- **EXERCISE DIRECTIONS**: An exact copy of the data is required; the images should not appear in it.

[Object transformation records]
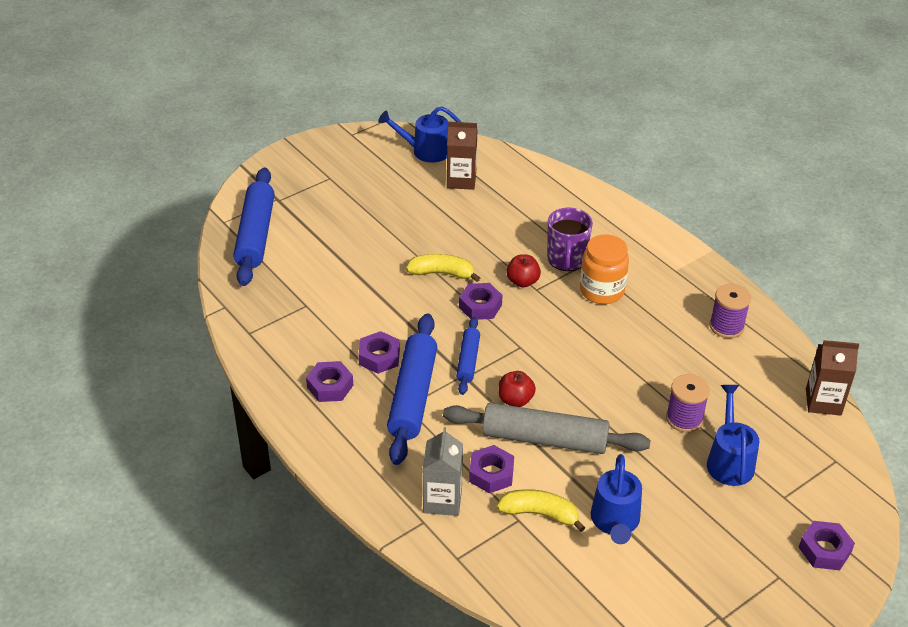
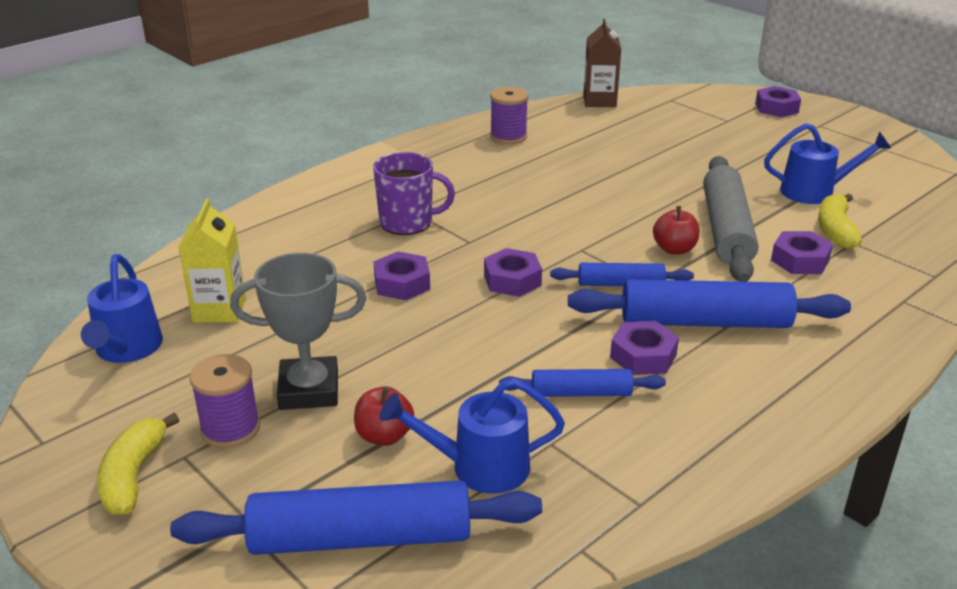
camera: 95 degrees left, 10 degrees down
(330, 386) = (722, 396): purple nut -> purple nut (402, 283)
(347, 323) = (581, 393): none -> blue rolling pin
(374, 216) = (309, 390): none -> grey trophy
(442, 273) = (448, 314): yellow banana -> yellow banana (134, 476)
(442, 500) = (862, 289): grey carton -> none
(461, 180) = (219, 310): brown carton -> yellow carton
(522, 281) = (456, 251): red apple -> red apple (384, 436)
(602, 291) = (464, 200): orange jar -> none
(684, 419) = (654, 158): purple spool -> purple spool (230, 429)
(729, 460) = (697, 140): blue watering can -> blue watering can (478, 467)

- **RESULT OF THE TASK**:
camera: 95 degrees left, 10 degrees down
(330, 386) = (722, 396): purple nut -> purple nut (402, 283)
(347, 323) = (581, 393): none -> blue rolling pin
(374, 216) = (309, 390): none -> grey trophy
(442, 273) = (448, 314): yellow banana -> yellow banana (134, 476)
(442, 500) = (862, 289): grey carton -> none
(461, 180) = (219, 310): brown carton -> yellow carton
(522, 281) = (456, 251): red apple -> red apple (384, 436)
(602, 291) = (464, 200): orange jar -> none
(684, 419) = (654, 158): purple spool -> purple spool (230, 429)
(729, 460) = (697, 140): blue watering can -> blue watering can (478, 467)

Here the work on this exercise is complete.